[WORK INSTRUCTION]:
Copy the data exactly; pictures stay out of the copy.

[RECORDS TO PROCESS]:
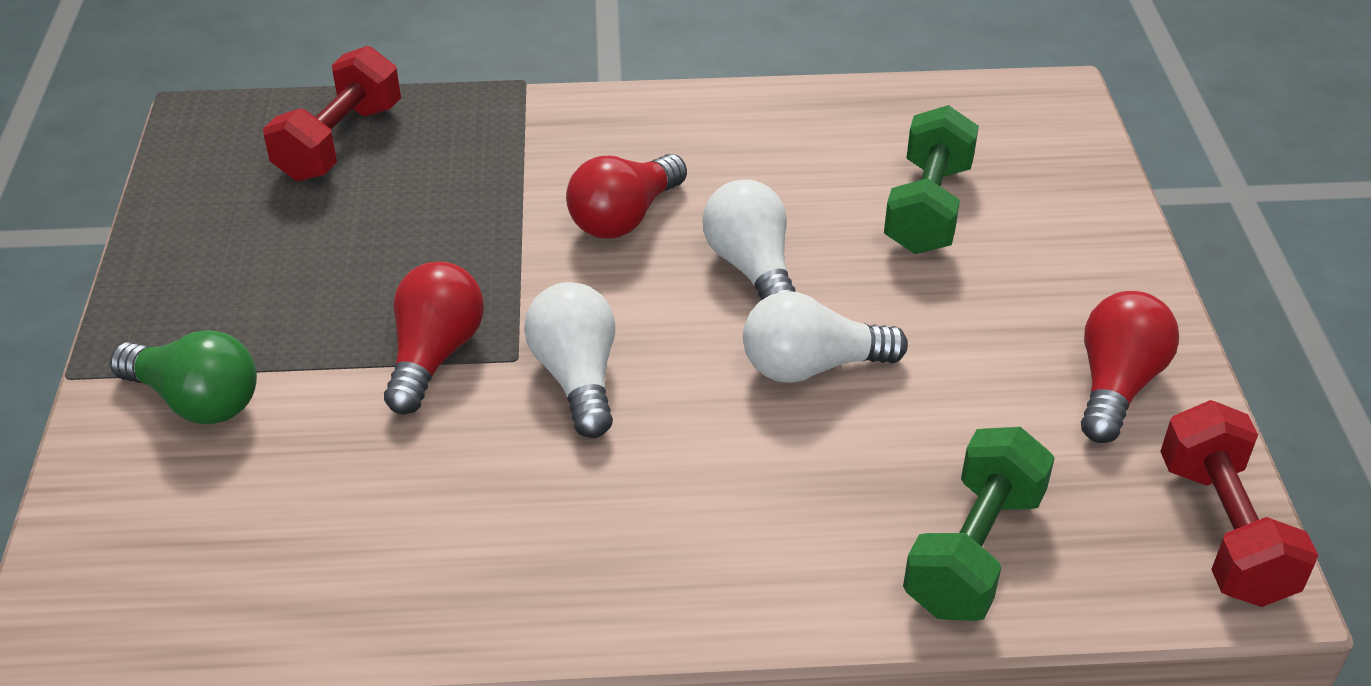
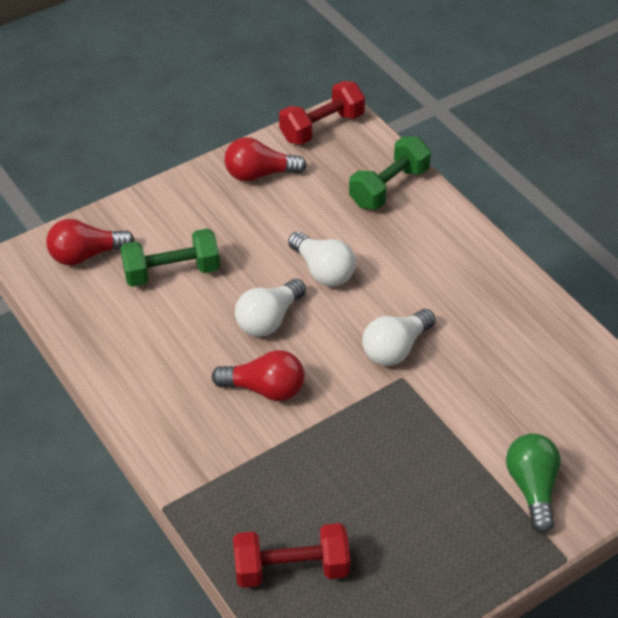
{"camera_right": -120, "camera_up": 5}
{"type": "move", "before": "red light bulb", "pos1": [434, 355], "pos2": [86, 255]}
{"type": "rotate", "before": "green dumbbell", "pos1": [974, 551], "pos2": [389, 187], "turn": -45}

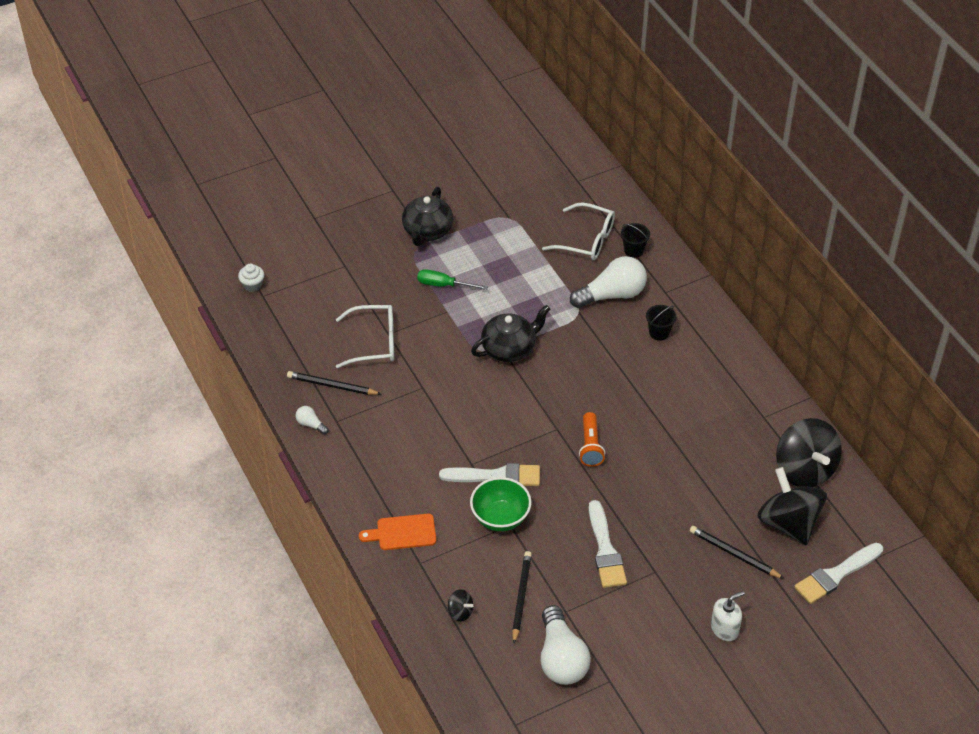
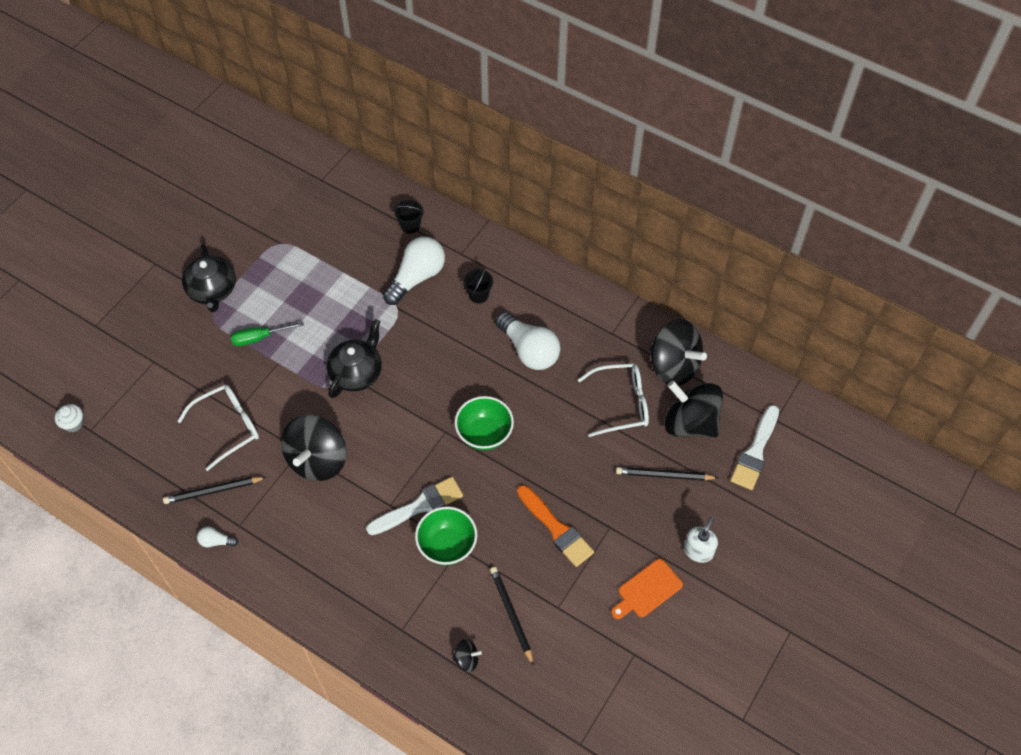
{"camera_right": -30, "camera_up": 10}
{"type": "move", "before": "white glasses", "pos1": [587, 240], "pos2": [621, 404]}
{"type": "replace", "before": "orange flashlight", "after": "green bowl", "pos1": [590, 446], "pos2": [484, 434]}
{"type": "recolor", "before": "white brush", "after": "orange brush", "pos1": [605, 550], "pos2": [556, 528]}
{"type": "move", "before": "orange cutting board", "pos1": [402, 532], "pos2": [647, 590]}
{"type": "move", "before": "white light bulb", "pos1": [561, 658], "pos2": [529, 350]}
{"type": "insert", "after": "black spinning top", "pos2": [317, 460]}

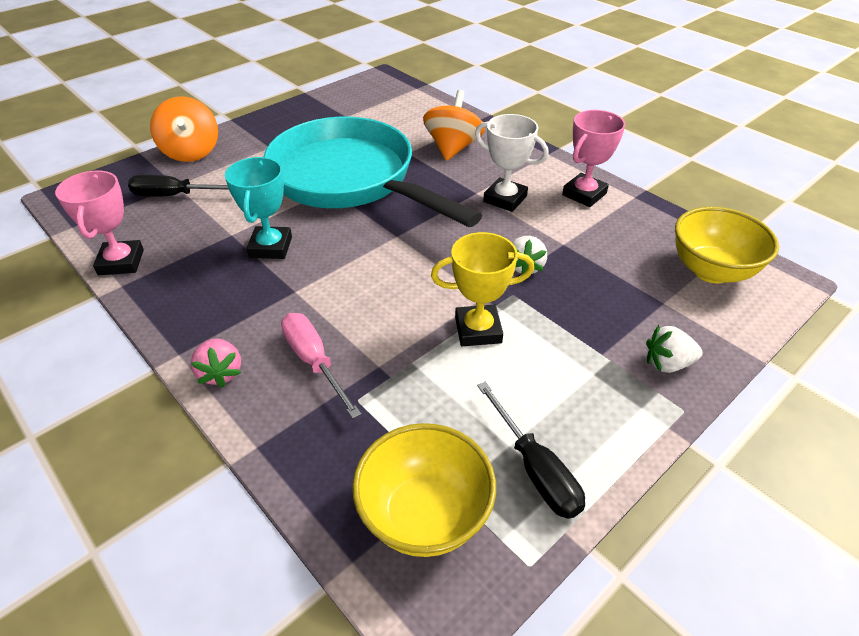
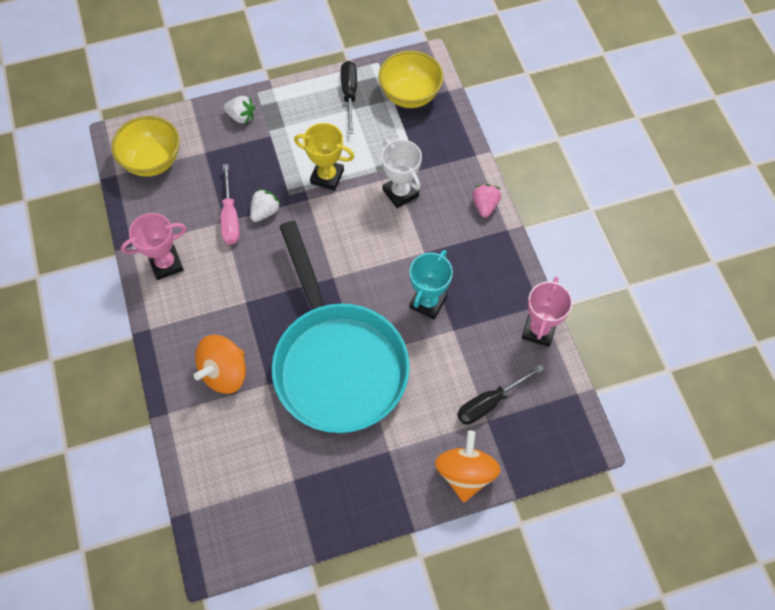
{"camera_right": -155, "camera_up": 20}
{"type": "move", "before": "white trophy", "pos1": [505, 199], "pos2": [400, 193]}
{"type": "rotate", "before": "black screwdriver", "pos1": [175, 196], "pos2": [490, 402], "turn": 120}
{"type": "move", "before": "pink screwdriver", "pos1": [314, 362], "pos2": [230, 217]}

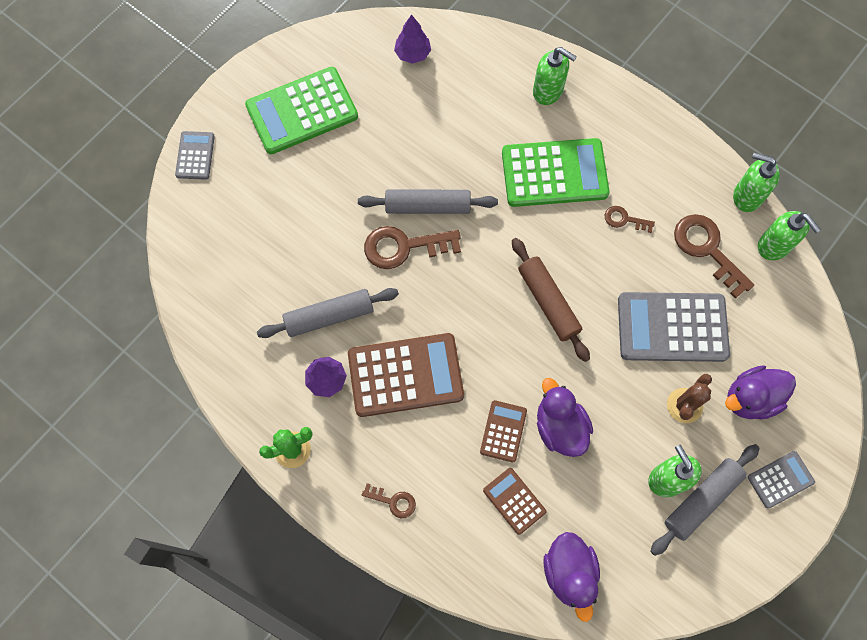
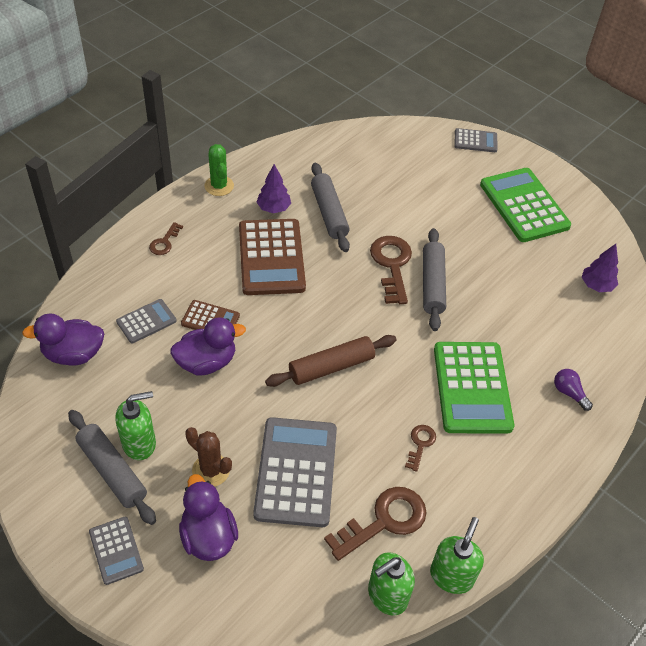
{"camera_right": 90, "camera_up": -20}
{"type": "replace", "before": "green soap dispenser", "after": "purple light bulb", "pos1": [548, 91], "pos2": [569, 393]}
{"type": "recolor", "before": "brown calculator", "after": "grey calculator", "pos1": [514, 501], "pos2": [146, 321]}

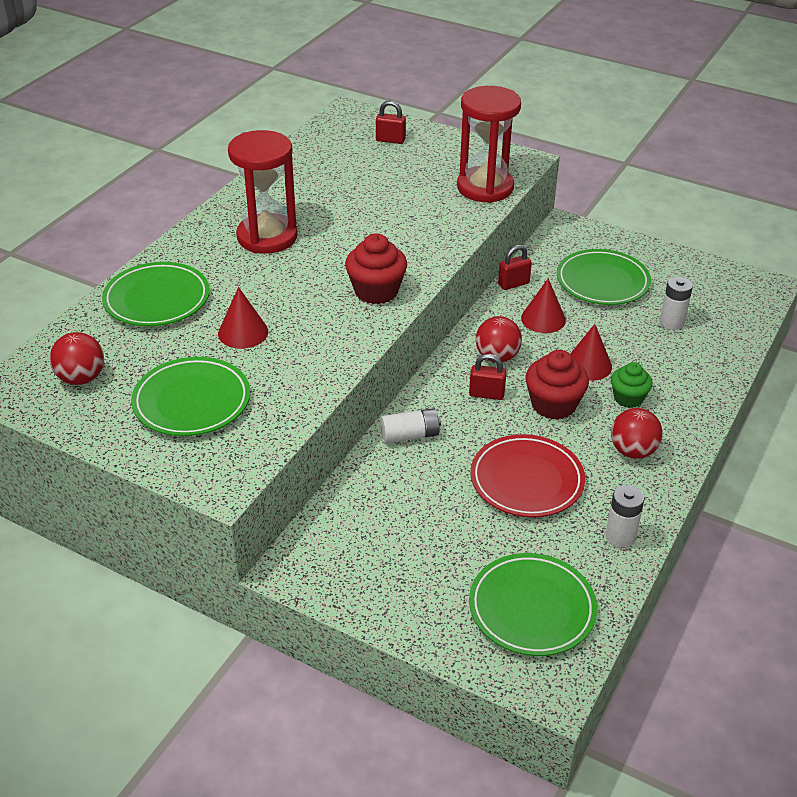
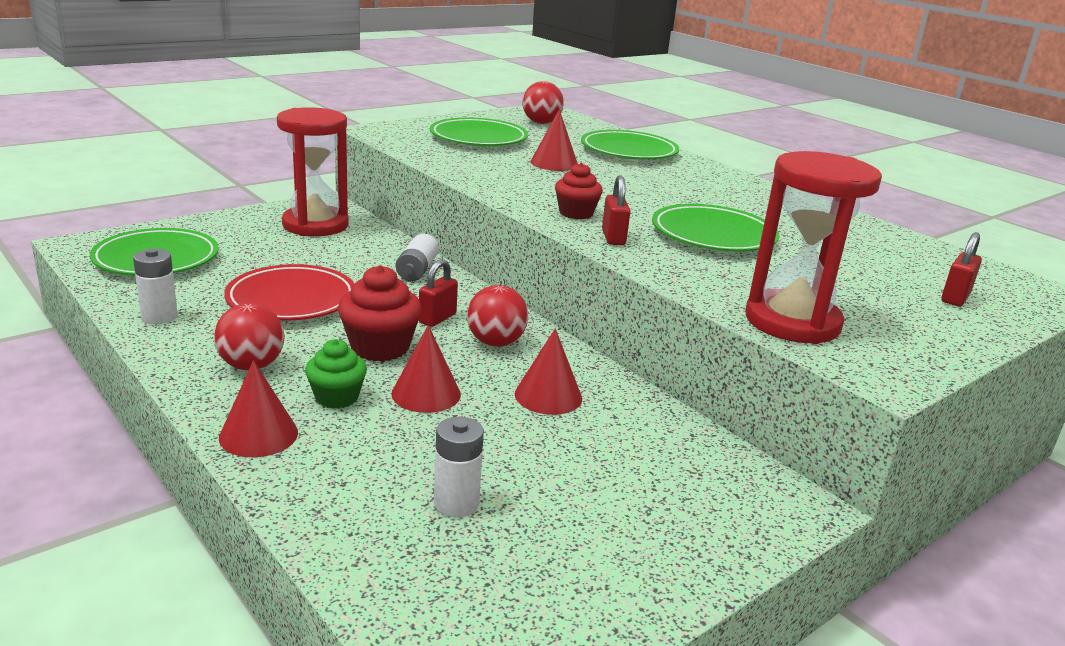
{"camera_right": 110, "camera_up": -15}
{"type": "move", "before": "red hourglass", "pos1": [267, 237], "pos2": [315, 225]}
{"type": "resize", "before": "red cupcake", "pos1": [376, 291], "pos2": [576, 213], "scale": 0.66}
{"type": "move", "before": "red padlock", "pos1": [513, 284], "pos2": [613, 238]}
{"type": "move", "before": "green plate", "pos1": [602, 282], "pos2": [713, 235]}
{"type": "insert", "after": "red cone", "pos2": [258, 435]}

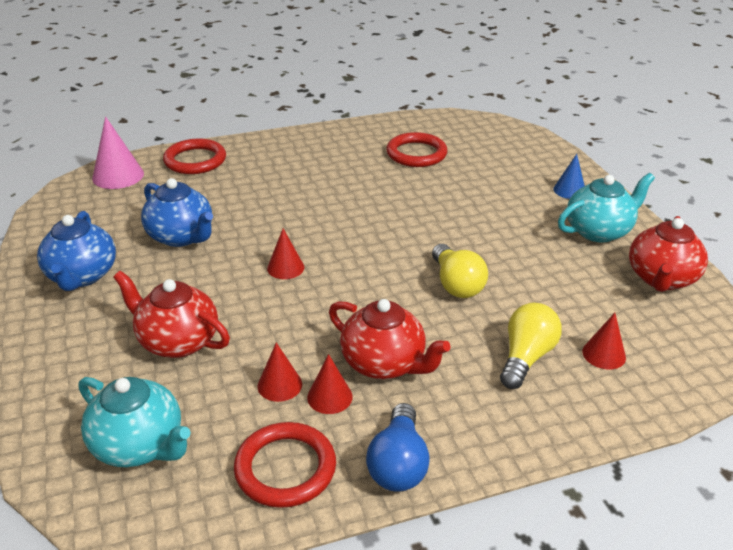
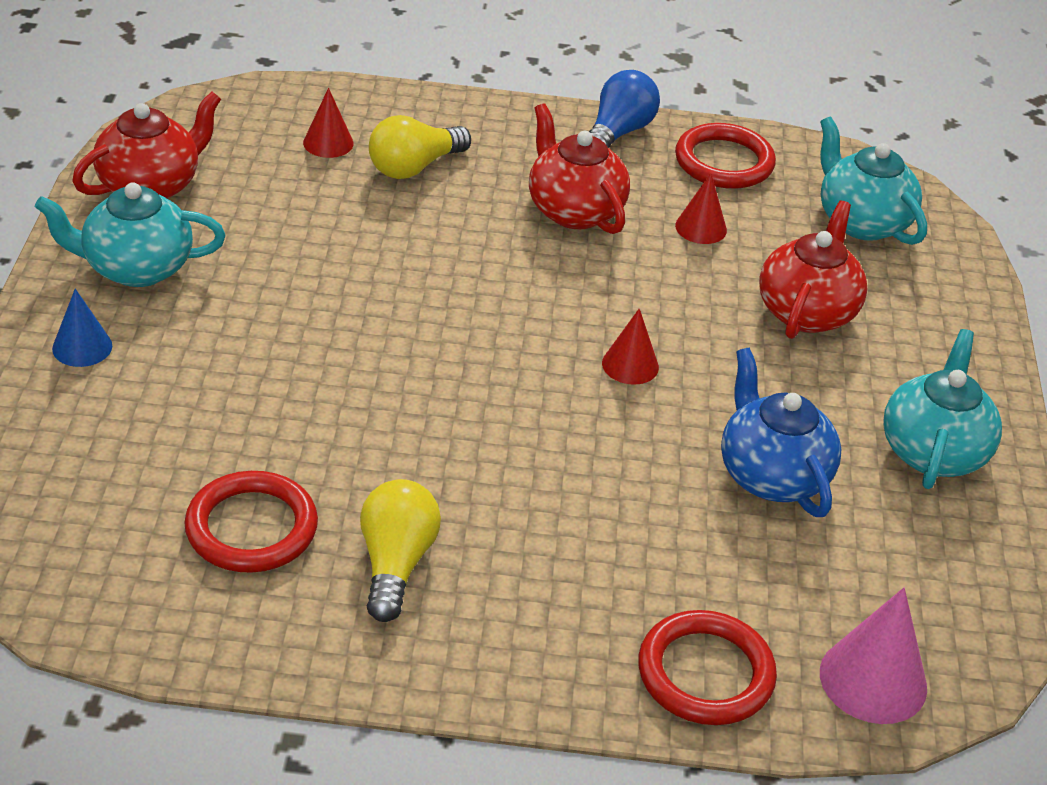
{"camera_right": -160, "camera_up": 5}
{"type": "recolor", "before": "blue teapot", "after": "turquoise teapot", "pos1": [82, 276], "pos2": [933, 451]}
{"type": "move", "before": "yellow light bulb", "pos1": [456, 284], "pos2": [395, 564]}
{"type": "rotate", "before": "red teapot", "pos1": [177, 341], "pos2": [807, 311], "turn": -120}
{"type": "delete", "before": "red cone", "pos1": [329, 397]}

[RESPONSE TO THE TASK]:
{"camera_right": -120, "camera_up": 5}
{"type": "move", "before": "red light bulb", "pos1": [434, 355], "pos2": [86, 255]}
{"type": "rotate", "before": "green dumbbell", "pos1": [974, 551], "pos2": [389, 187], "turn": -45}

{"camera_right": -30, "camera_up": 10}
{"type": "move", "before": "white glasses", "pos1": [587, 240], "pos2": [621, 404]}
{"type": "replace", "before": "orange flashlight", "after": "green bowl", "pos1": [590, 446], "pos2": [484, 434]}
{"type": "recolor", "before": "white brush", "after": "orange brush", "pos1": [605, 550], "pos2": [556, 528]}
{"type": "move", "before": "orange cutting board", "pos1": [402, 532], "pos2": [647, 590]}
{"type": "move", "before": "white light bulb", "pos1": [561, 658], "pos2": [529, 350]}
{"type": "insert", "after": "black spinning top", "pos2": [317, 460]}

{"camera_right": -155, "camera_up": 20}
{"type": "move", "before": "white trophy", "pos1": [505, 199], "pos2": [400, 193]}
{"type": "rotate", "before": "black screwdriver", "pos1": [175, 196], "pos2": [490, 402], "turn": 120}
{"type": "move", "before": "pink screwdriver", "pos1": [314, 362], "pos2": [230, 217]}

{"camera_right": 90, "camera_up": -20}
{"type": "replace", "before": "green soap dispenser", "after": "purple light bulb", "pos1": [548, 91], "pos2": [569, 393]}
{"type": "recolor", "before": "brown calculator", "after": "grey calculator", "pos1": [514, 501], "pos2": [146, 321]}

{"camera_right": 110, "camera_up": -15}
{"type": "move", "before": "red hourglass", "pos1": [267, 237], "pos2": [315, 225]}
{"type": "resize", "before": "red cupcake", "pos1": [376, 291], "pos2": [576, 213], "scale": 0.66}
{"type": "move", "before": "red padlock", "pos1": [513, 284], "pos2": [613, 238]}
{"type": "move", "before": "green plate", "pos1": [602, 282], "pos2": [713, 235]}
{"type": "insert", "after": "red cone", "pos2": [258, 435]}

{"camera_right": -160, "camera_up": 5}
{"type": "recolor", "before": "blue teapot", "after": "turquoise teapot", "pos1": [82, 276], "pos2": [933, 451]}
{"type": "move", "before": "yellow light bulb", "pos1": [456, 284], "pos2": [395, 564]}
{"type": "rotate", "before": "red teapot", "pos1": [177, 341], "pos2": [807, 311], "turn": -120}
{"type": "delete", "before": "red cone", "pos1": [329, 397]}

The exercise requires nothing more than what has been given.